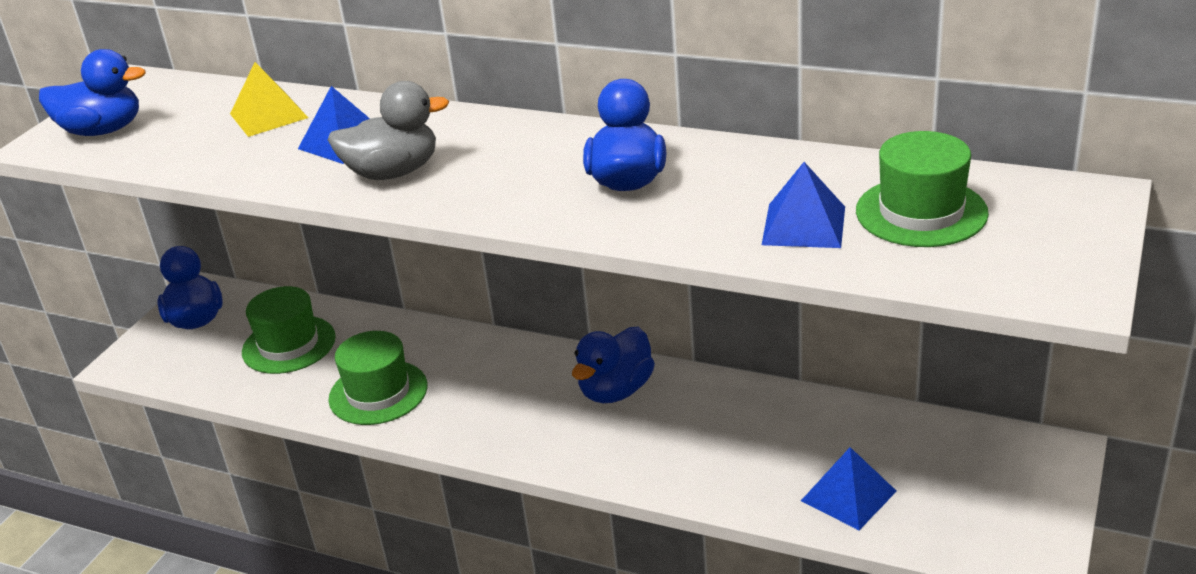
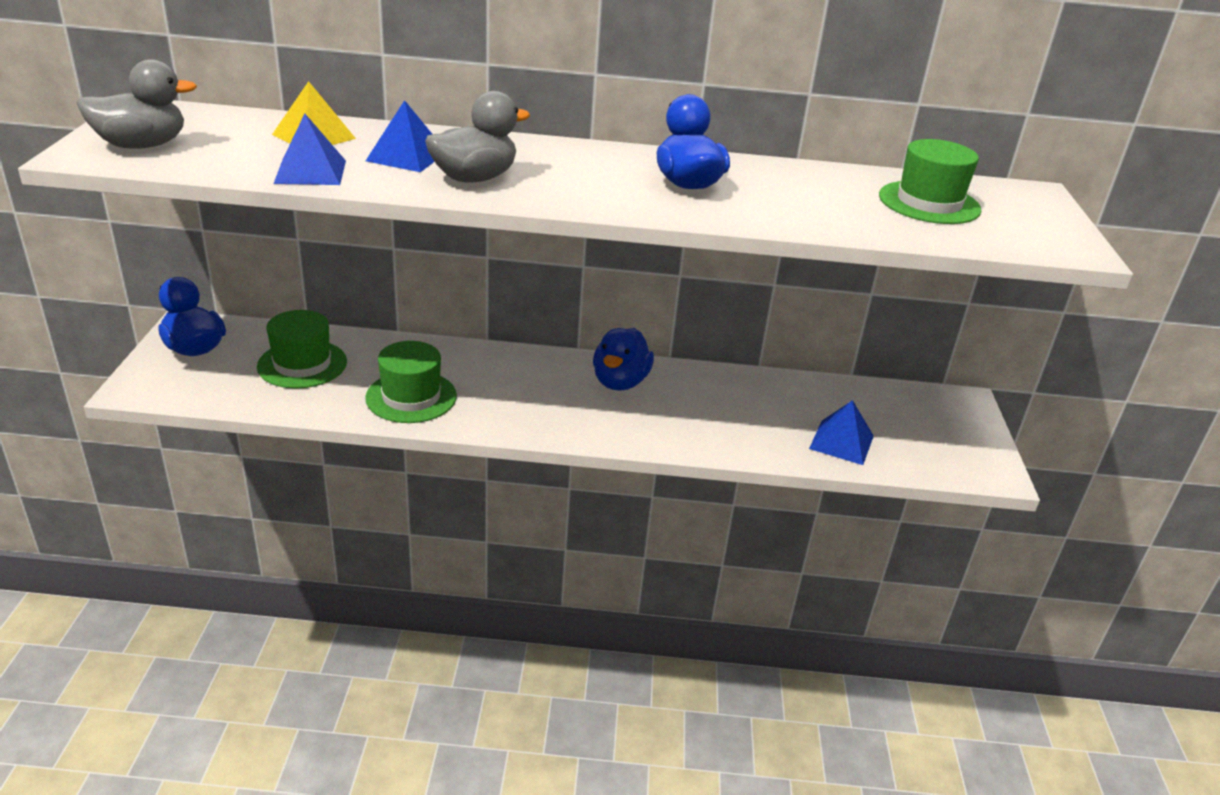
camera: 25 degrees left, 0 degrees up
(103, 130) = (142, 145): blue duck -> grey duck
(804, 225) = (852, 212): blue pyramid -> blue pyramid (310, 172)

Brief
Go through the material above and repeat it exactly. Omit the pictures.

Written solution
camera: 25 degrees left, 0 degrees up
(103, 130) = (142, 145): blue duck -> grey duck
(804, 225) = (852, 212): blue pyramid -> blue pyramid (310, 172)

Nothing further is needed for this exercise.